- DATA FOR REVIEW:
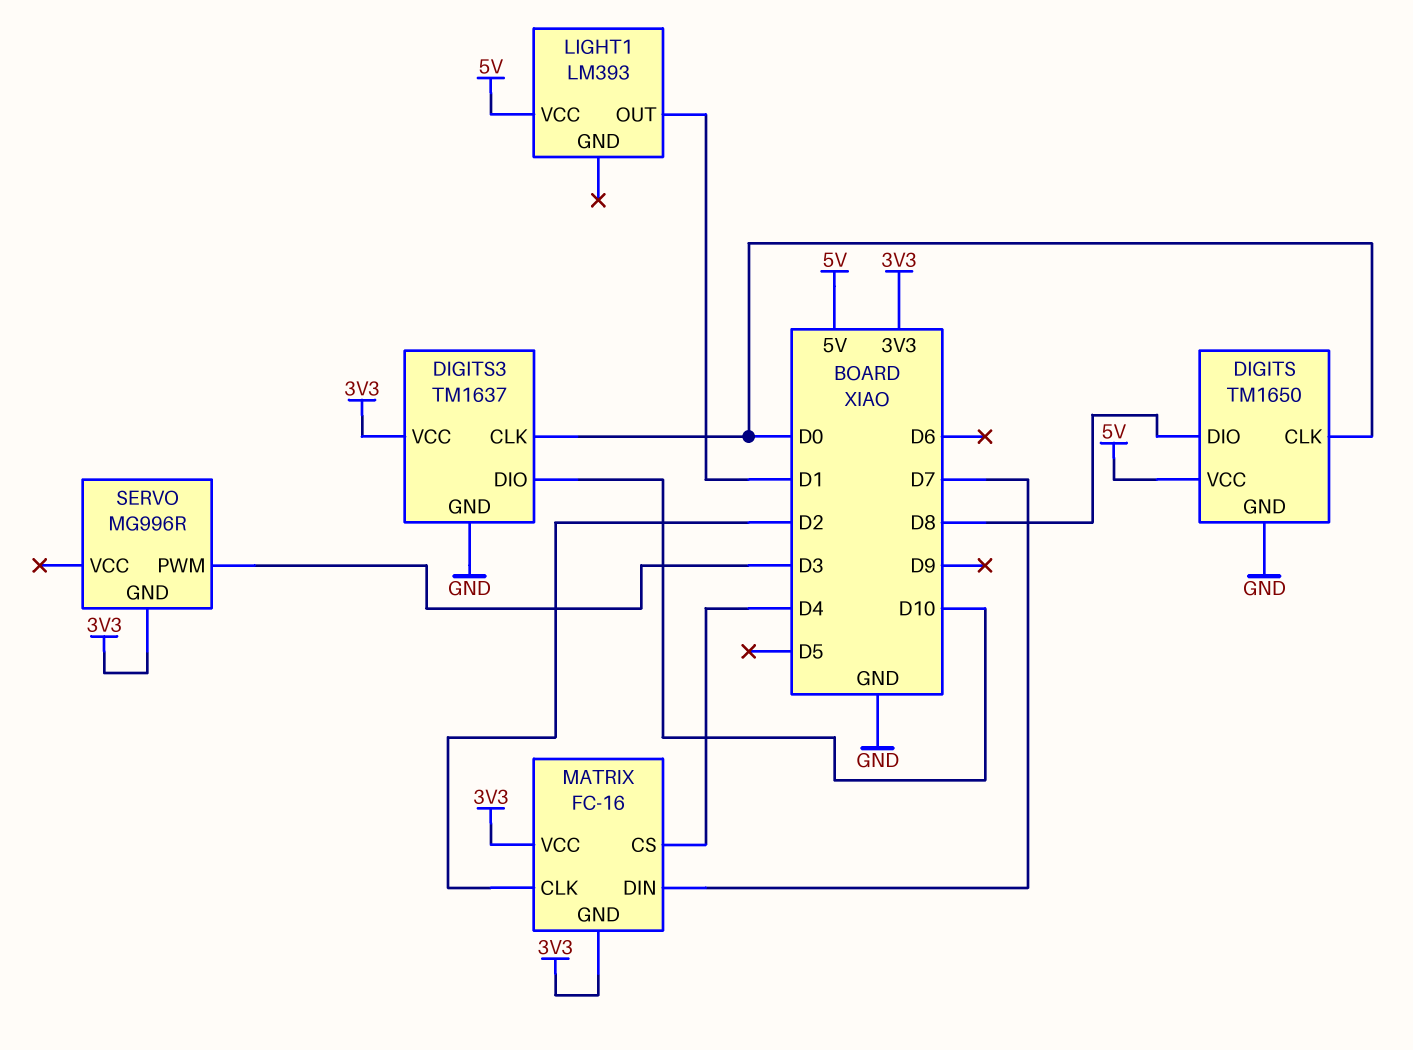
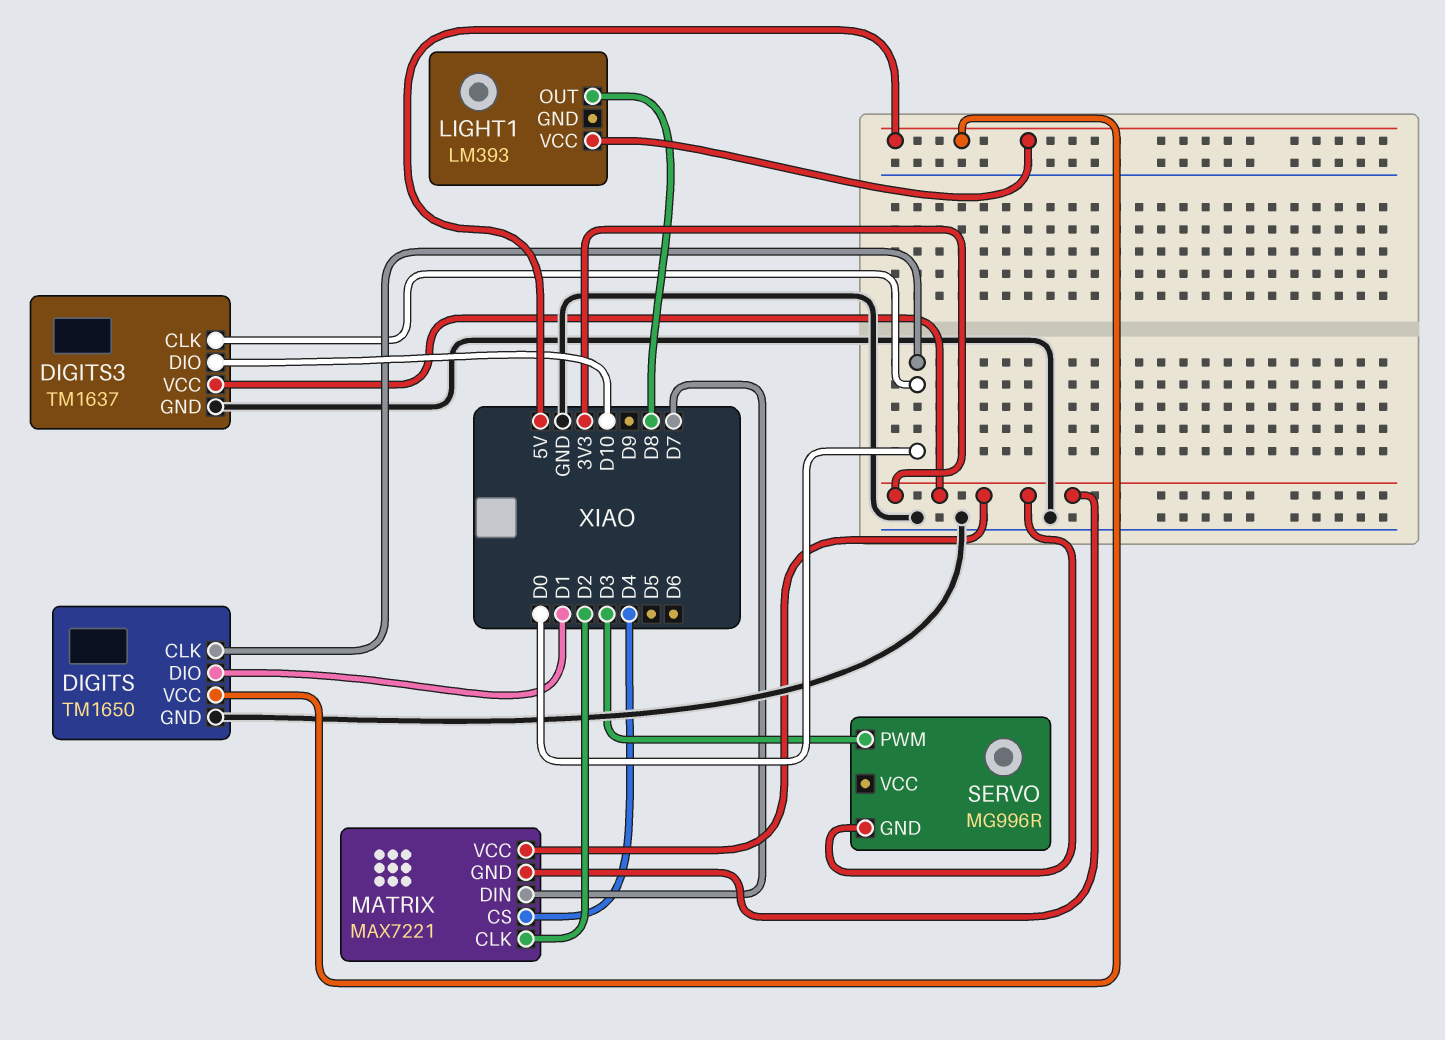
DIGITS pin DIO: D8 -> D1
LIGHT1 pin OUT: D1 -> D8
MATRIX: FC-16 -> MAX7221

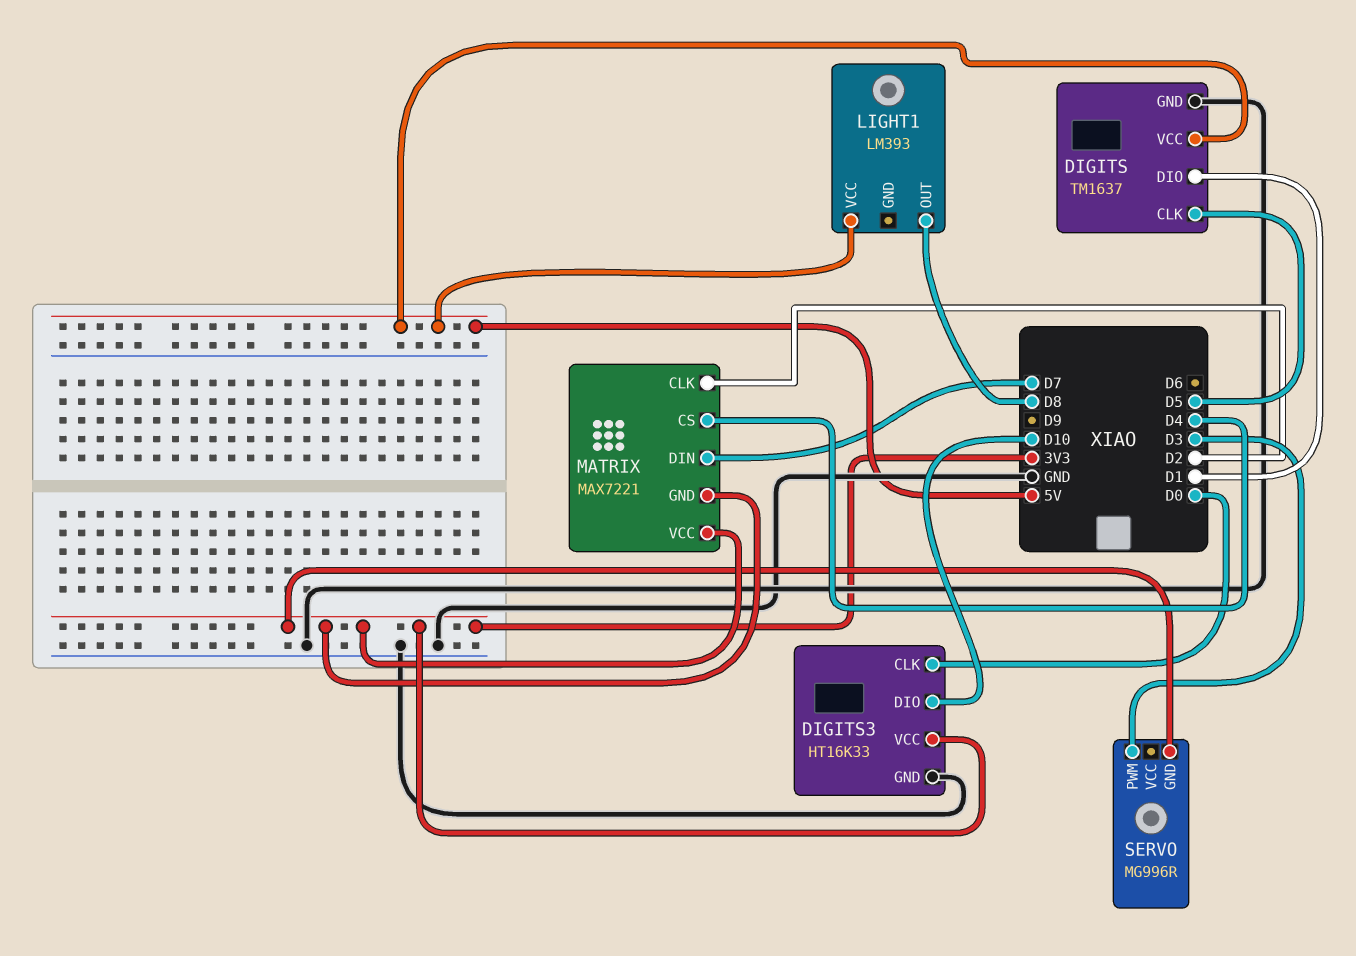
DIGITS: TM1650 -> TM1637
DIGITS pin CLK: D0 -> D5
DIGITS3: TM1637 -> HT16K33

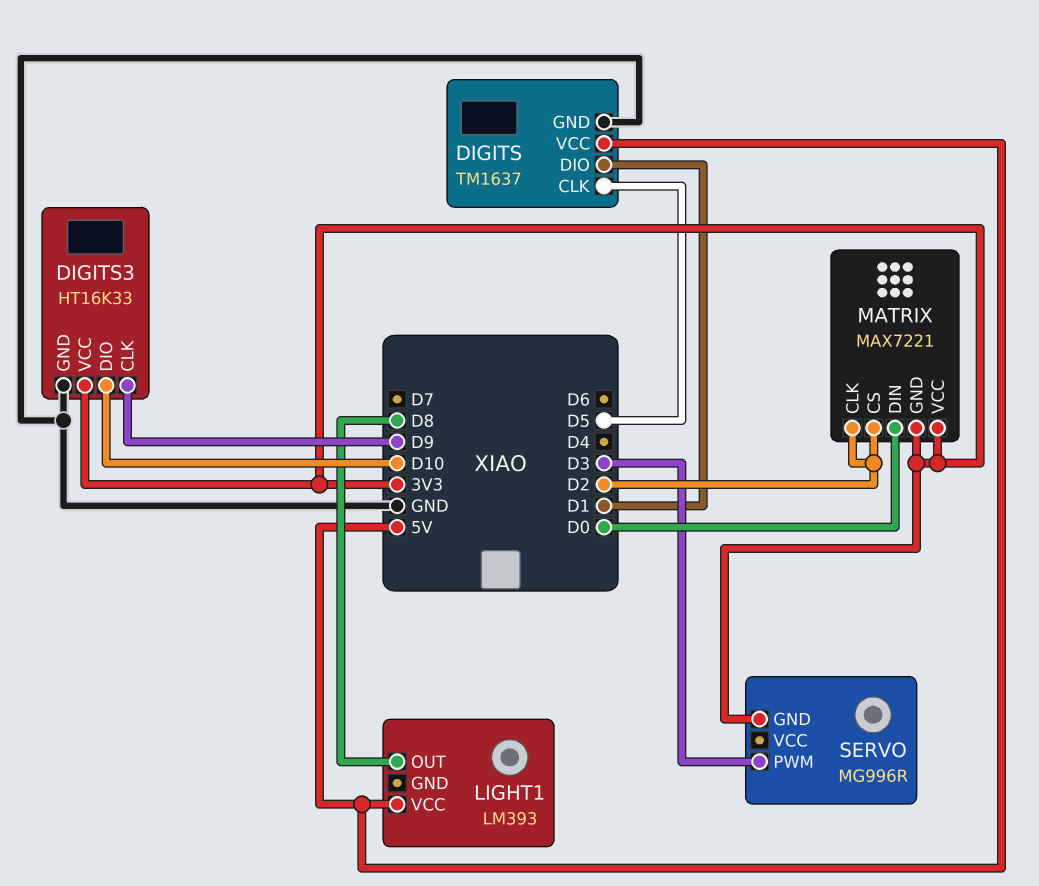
DIGITS3 pin CLK: D0 -> D9
MATRIX pin CS: D4 -> D2
MATRIX pin DIN: D7 -> D0

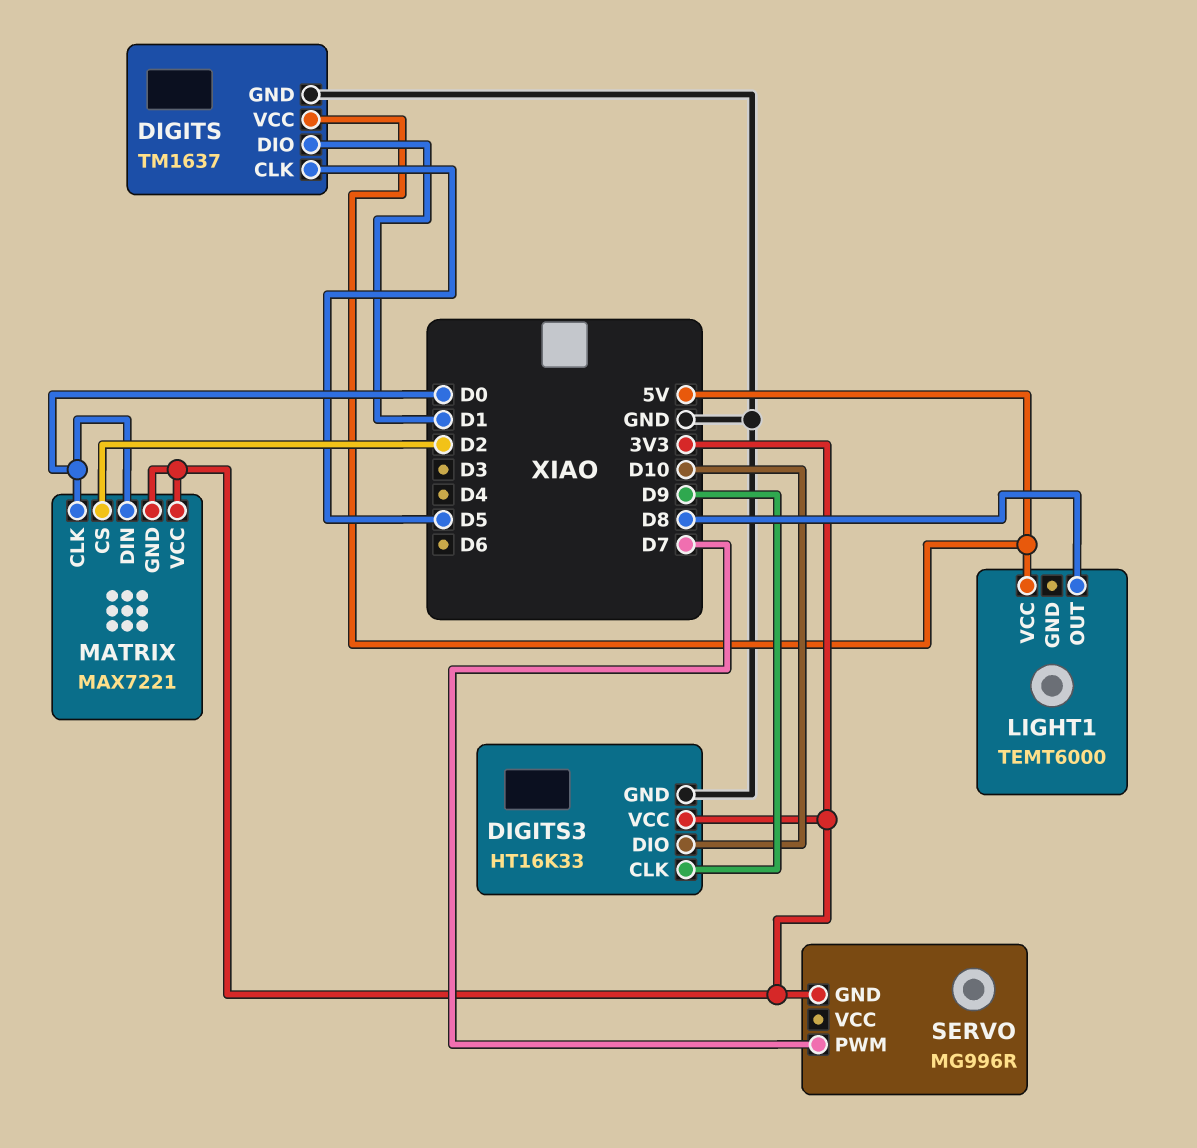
LIGHT1: LM393 -> TEMT6000
MATRIX pin CLK: D2 -> D0
SERVO pin PWM: D3 -> D7

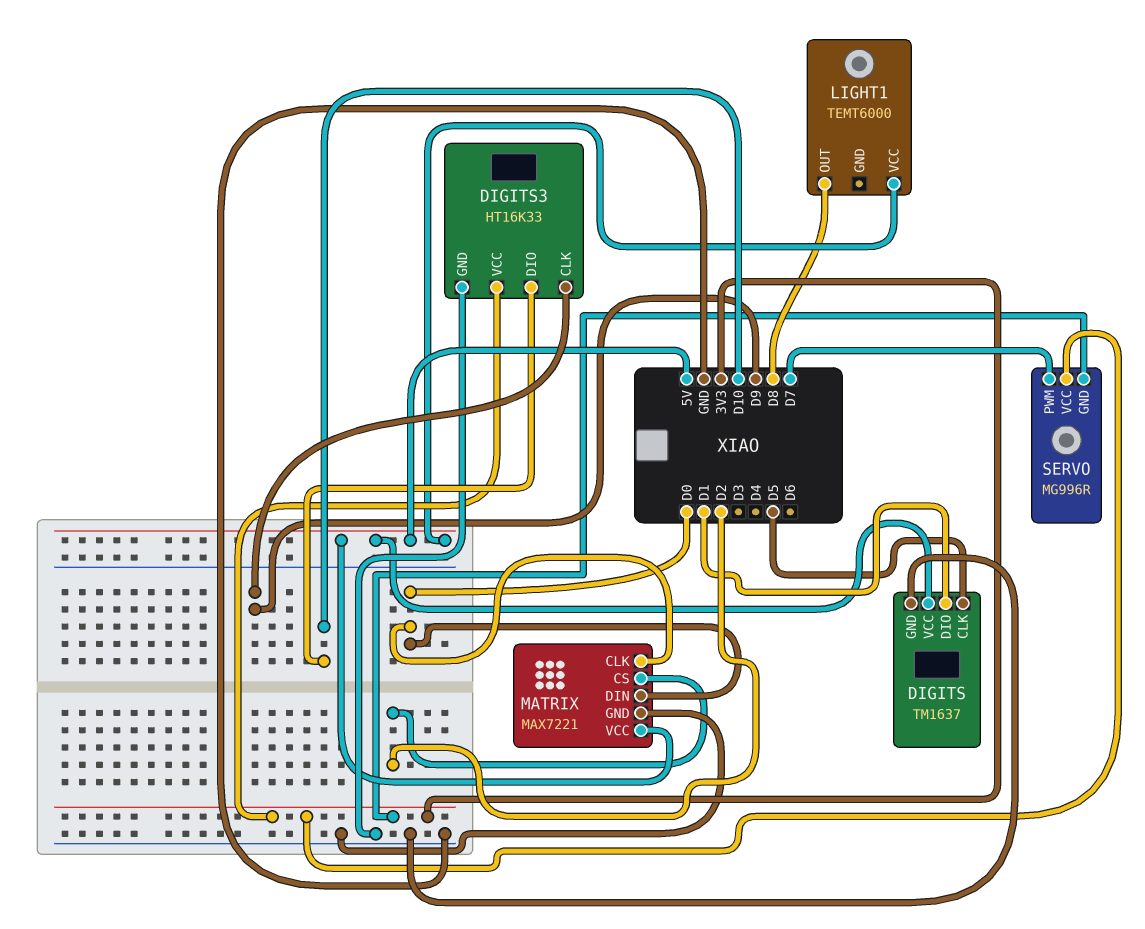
MATRIX pin GND: 3V3 -> GND
MATRIX pin VCC: 3V3 -> 5V
SERVO pin VCC: none -> 3V3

- EXERCISE REQUIREMENTS:
Please output an exact repetition of the lines from the line containing "MATRIX: FC-16 -> MAX7221" to the end of the records, both included, with no pictures and no additional text.

- RESPONSE TO THIS EXERCISE:
MATRIX: FC-16 -> MAX7221

DIGITS: TM1650 -> TM1637
DIGITS pin CLK: D0 -> D5
DIGITS3: TM1637 -> HT16K33

DIGITS3 pin CLK: D0 -> D9
MATRIX pin CS: D4 -> D2
MATRIX pin DIN: D7 -> D0

LIGHT1: LM393 -> TEMT6000
MATRIX pin CLK: D2 -> D0
SERVO pin PWM: D3 -> D7

MATRIX pin GND: 3V3 -> GND
MATRIX pin VCC: 3V3 -> 5V
SERVO pin VCC: none -> 3V3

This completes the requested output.